(Object position data)
--*--
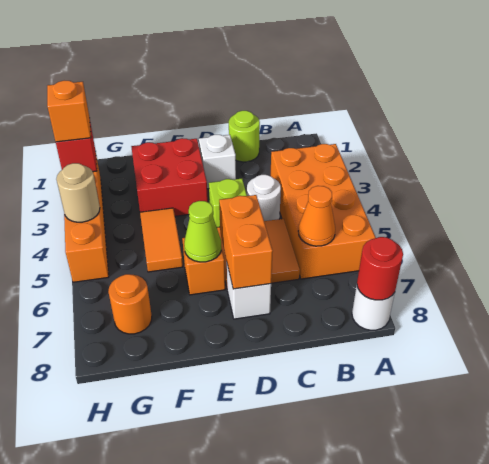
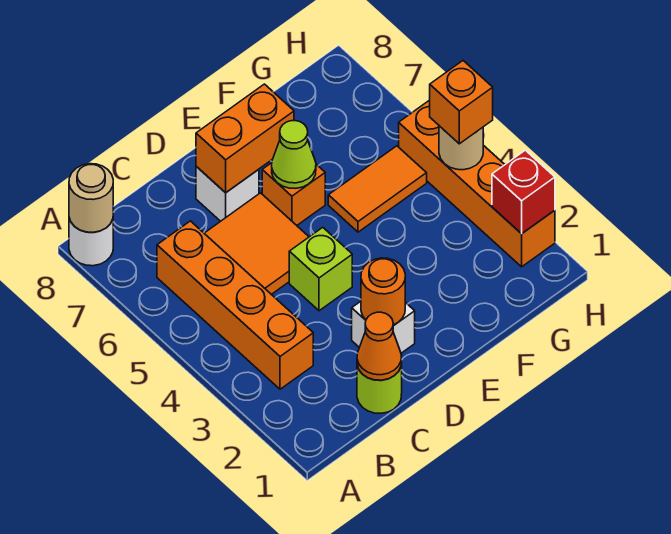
orange 2x4 brick [270,144,376,279] -> orange 1x4 brick [157,221,313,389]
red 1x1 round brick [357,237,403,300] -> tan 1x1 round brick [69,164,113,232]
orange 1x1 cone [298,186,335,246] -> orange 1x1 cone moved to [357,312,402,380]
white 1x1 round brick [247,175,281,221] -> none
orange 1x2 brick [219,195,273,289] -> orange 1x2 brick turned to [196,84,294,193]
red 2x2 brick [131,138,208,216] -> none
orange 1x2 tile [140,208,183,272] -> orange 1x2 tile turned to [328,146,427,232]
orange 1x1 round brick [108,274,152,334] -> orange 1x1 round brick moved to [361,258,405,325]
orange 1x1 brick [47,81,91,142] -> orange 1x1 brick moved to [430,61,493,144]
--*--
Required action :: When a line among the entries contains "none", pull that line out.

Task answer ::
white 1x1 round brick [247,175,281,221] -> none
red 2x2 brick [131,138,208,216] -> none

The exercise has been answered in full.